In the material below, find the line with "yellow apple [196,334,254,386]" and the line with "yellow teapot [592,305,701,365]", then output those two lines and every line between them, exactly.

§ Listed records:
....

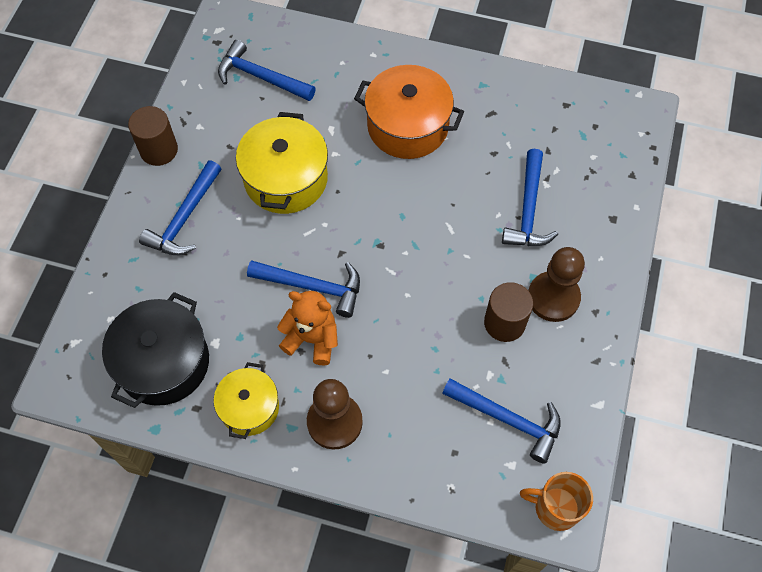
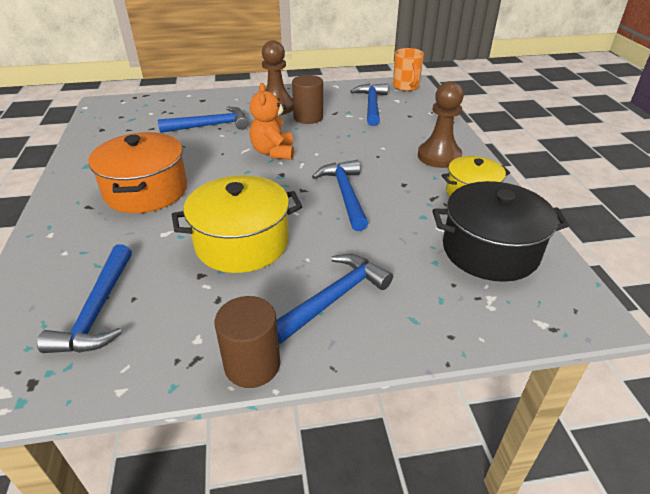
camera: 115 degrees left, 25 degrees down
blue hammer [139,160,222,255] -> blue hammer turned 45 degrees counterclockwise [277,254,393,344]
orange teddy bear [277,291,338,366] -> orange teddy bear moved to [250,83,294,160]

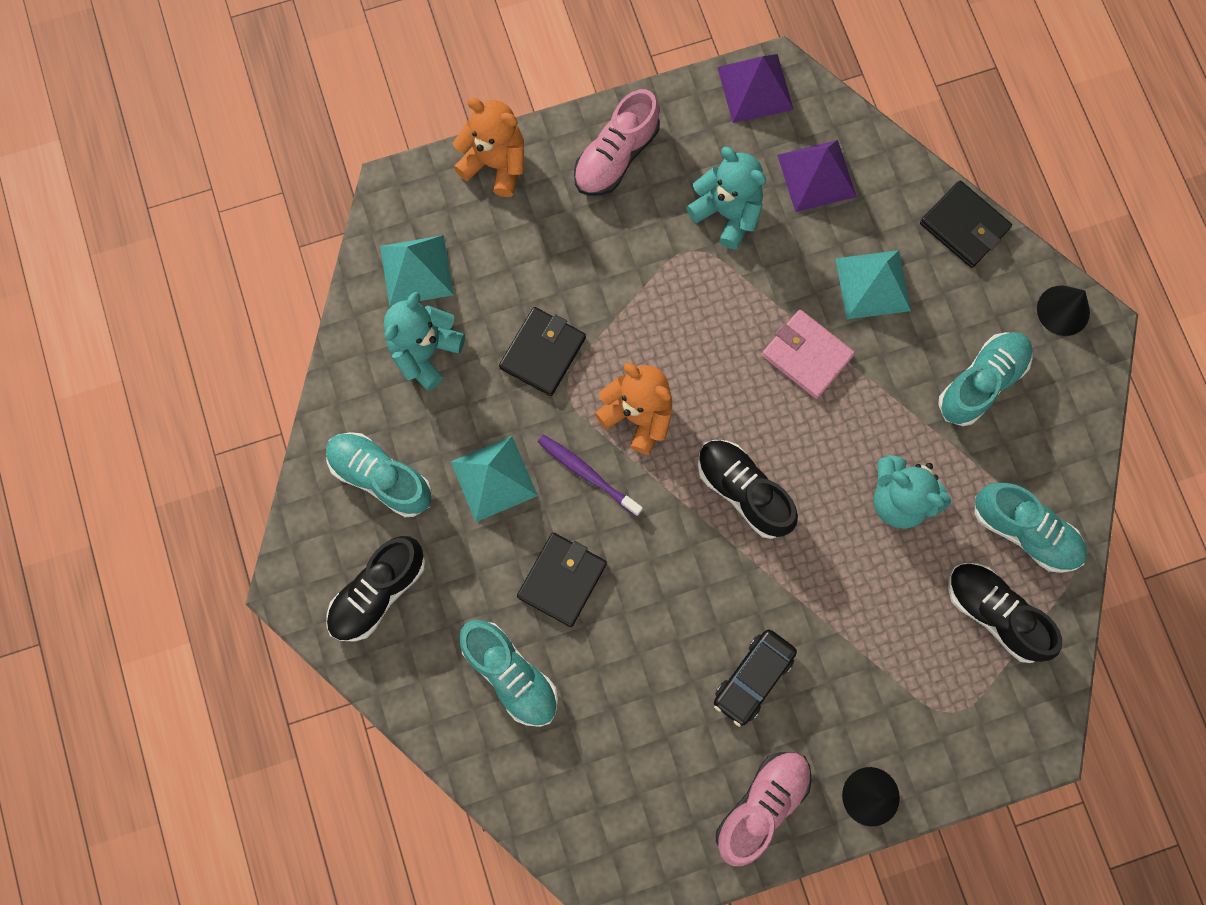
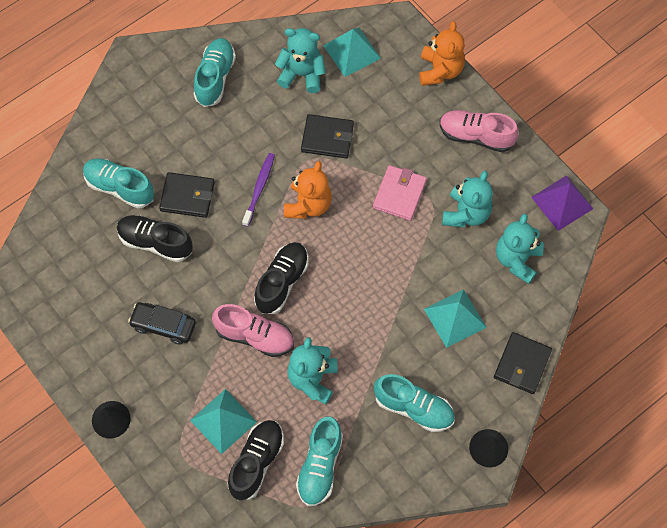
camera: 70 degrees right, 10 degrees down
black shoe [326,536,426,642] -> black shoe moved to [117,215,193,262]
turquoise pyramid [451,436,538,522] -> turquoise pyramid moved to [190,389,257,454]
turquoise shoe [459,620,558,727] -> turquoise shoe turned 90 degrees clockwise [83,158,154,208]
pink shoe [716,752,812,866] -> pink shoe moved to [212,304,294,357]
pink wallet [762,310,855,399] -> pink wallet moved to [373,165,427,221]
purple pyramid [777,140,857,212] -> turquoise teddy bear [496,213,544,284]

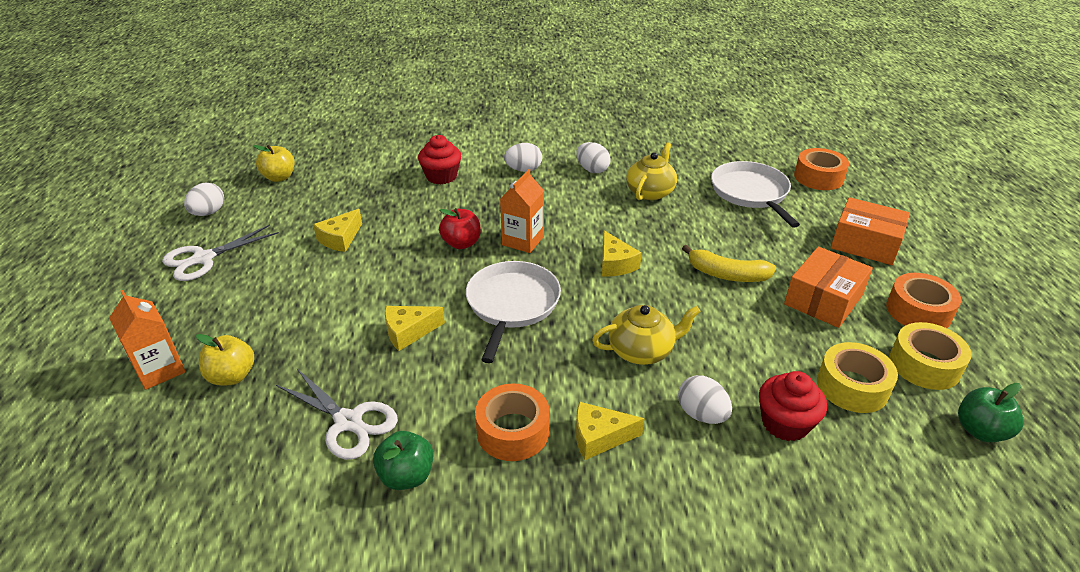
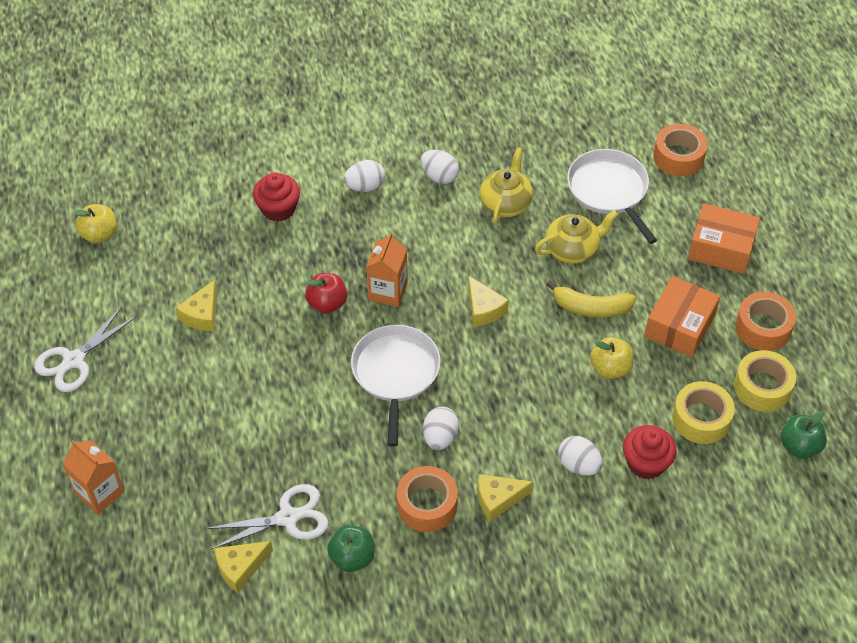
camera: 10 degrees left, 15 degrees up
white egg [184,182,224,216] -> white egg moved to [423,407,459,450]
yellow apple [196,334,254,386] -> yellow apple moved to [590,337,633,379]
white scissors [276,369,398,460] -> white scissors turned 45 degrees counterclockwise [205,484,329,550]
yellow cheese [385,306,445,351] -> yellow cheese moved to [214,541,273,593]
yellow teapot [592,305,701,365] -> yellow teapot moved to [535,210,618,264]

....

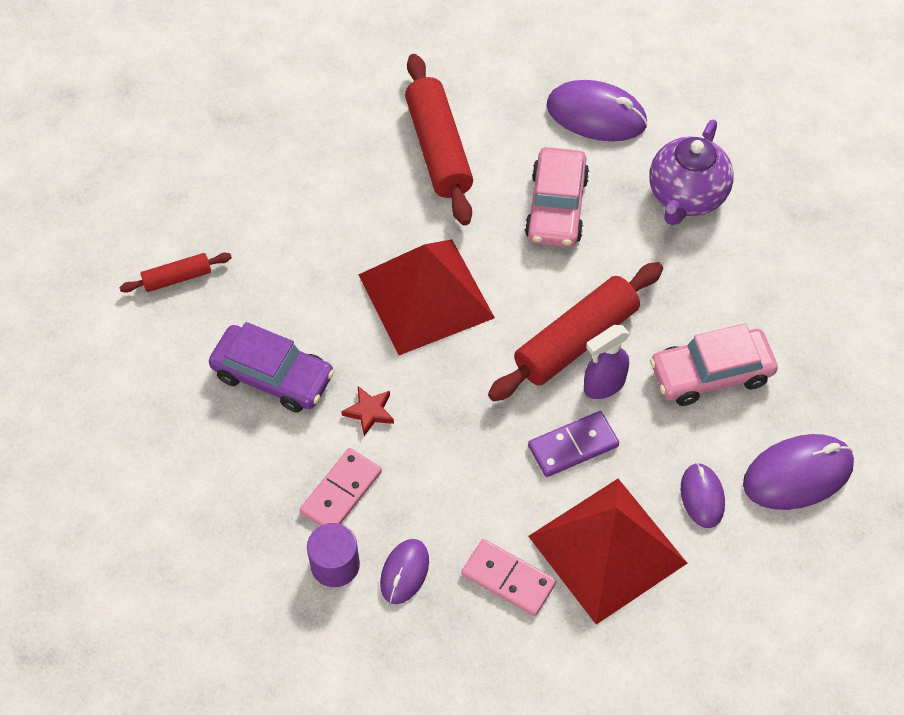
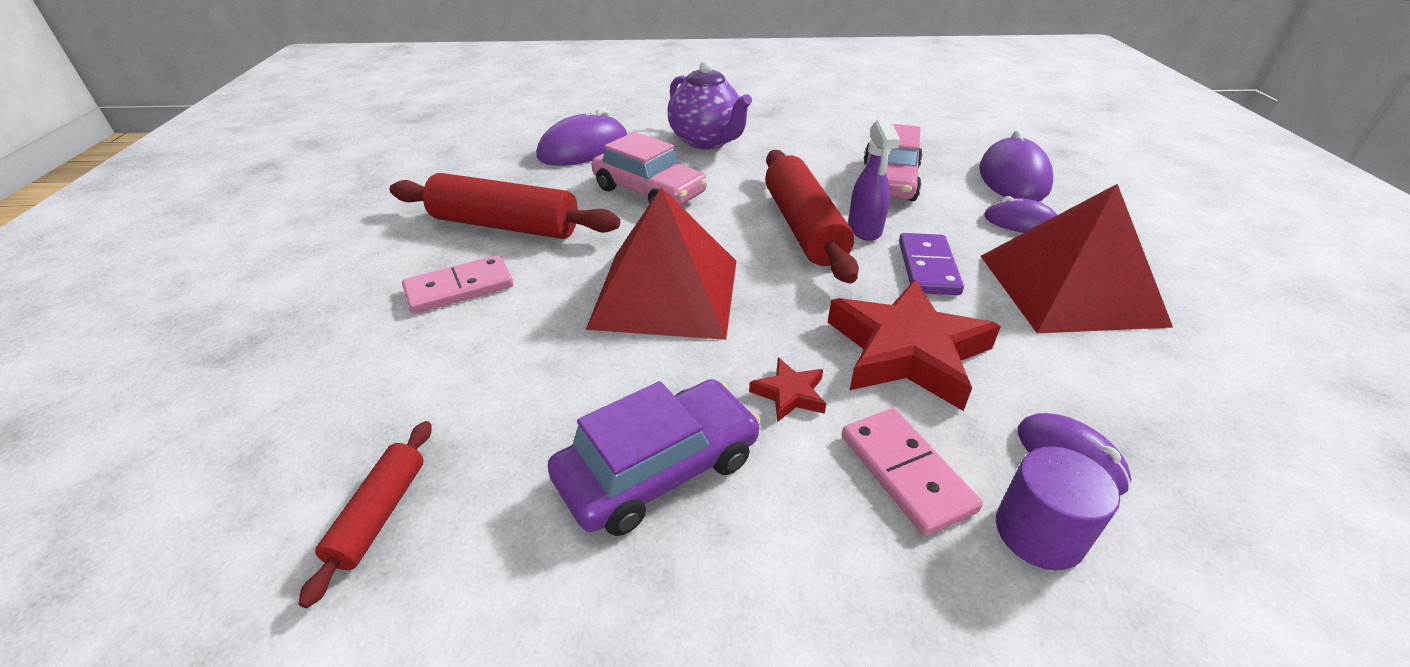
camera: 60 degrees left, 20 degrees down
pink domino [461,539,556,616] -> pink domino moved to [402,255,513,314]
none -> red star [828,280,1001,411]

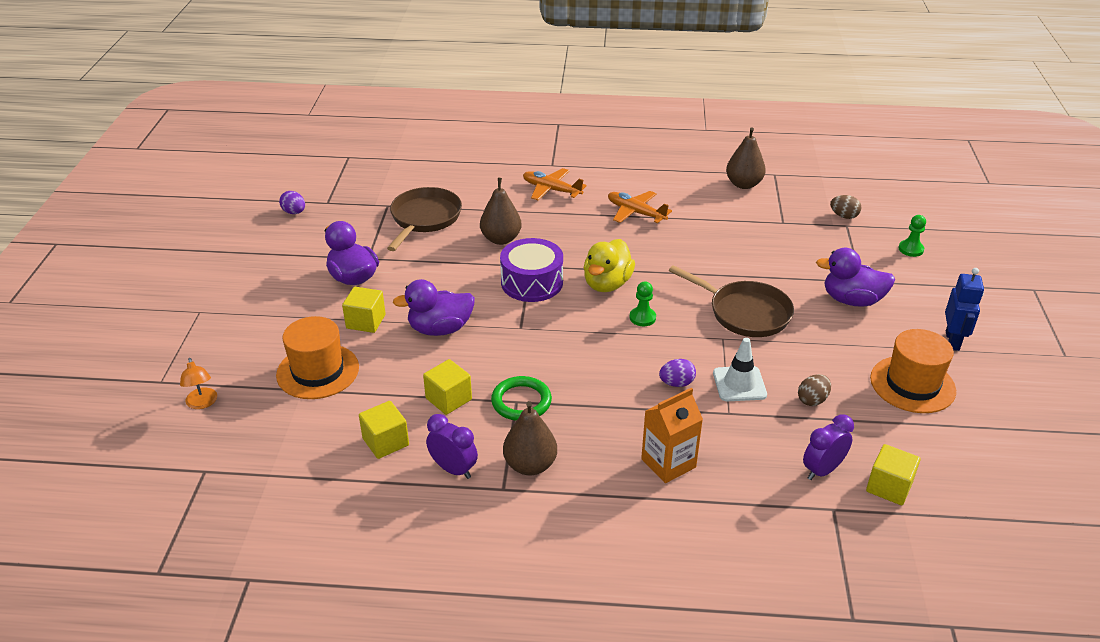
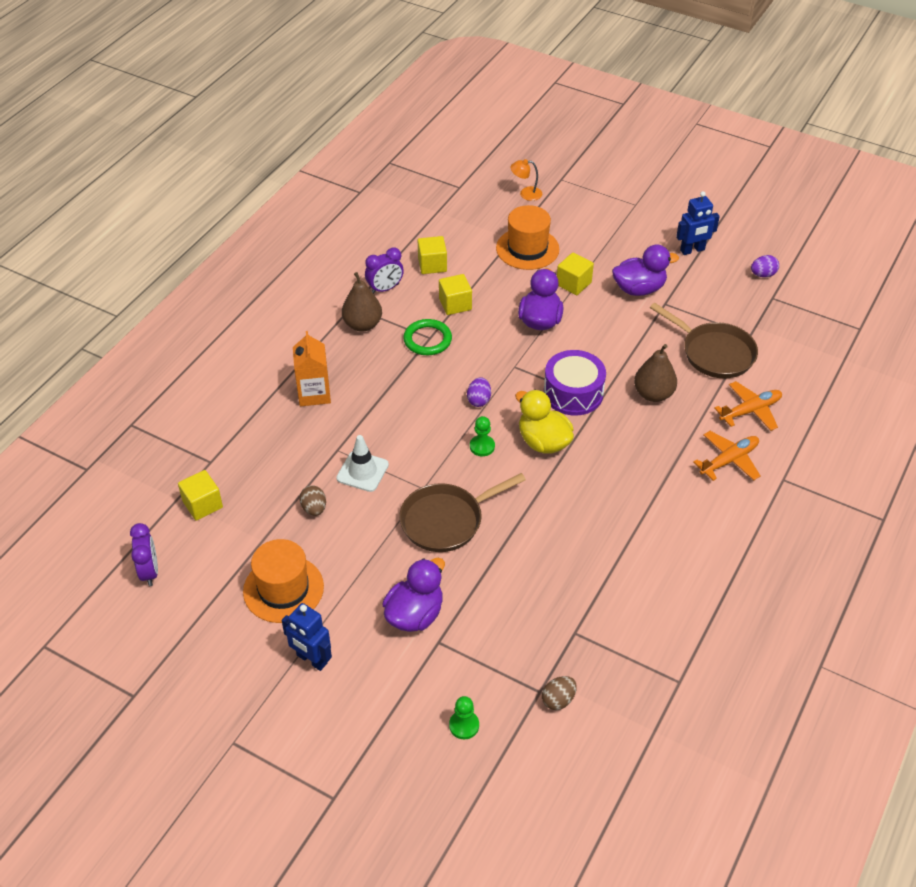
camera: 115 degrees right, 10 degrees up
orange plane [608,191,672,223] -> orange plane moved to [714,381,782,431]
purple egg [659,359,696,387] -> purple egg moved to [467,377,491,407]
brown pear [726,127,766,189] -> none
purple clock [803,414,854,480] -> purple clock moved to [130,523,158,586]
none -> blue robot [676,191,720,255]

....

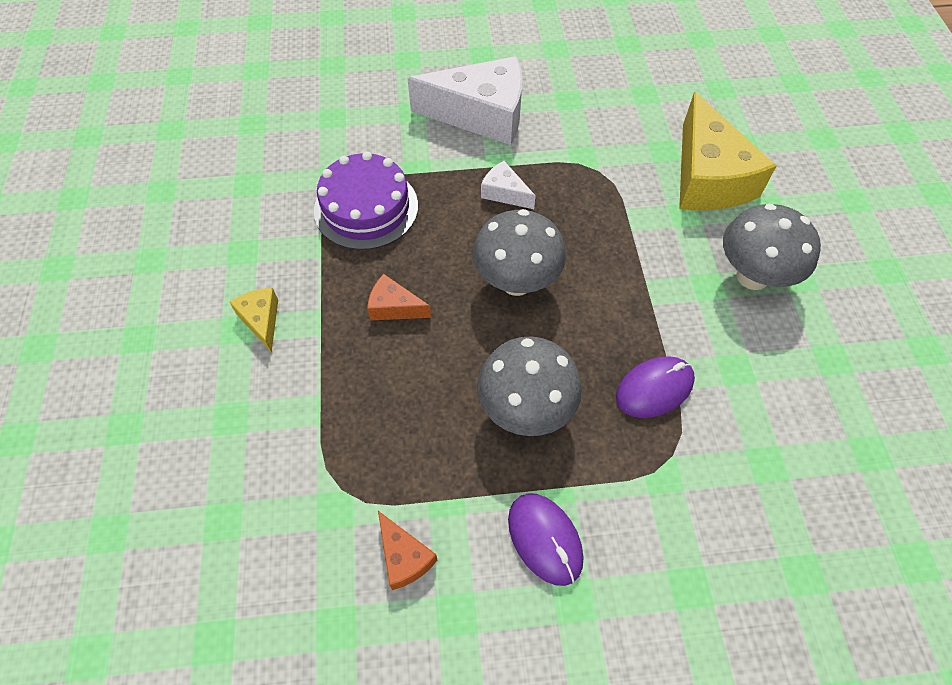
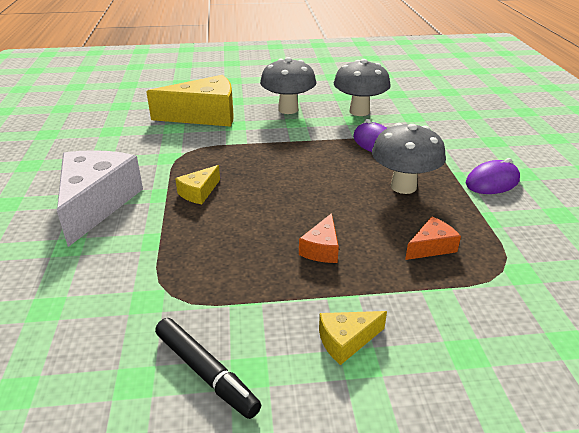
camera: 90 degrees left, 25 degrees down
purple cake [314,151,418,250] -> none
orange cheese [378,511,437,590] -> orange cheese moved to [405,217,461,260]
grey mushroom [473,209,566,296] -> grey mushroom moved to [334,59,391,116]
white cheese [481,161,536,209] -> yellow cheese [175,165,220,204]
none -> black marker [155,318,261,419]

....

§ Solution to this problem:
yellow apple [196,334,254,386] -> yellow apple moved to [590,337,633,379]
white scissors [276,369,398,460] -> white scissors turned 45 degrees counterclockwise [205,484,329,550]
yellow cheese [385,306,445,351] -> yellow cheese moved to [214,541,273,593]
yellow teapot [592,305,701,365] -> yellow teapot moved to [535,210,618,264]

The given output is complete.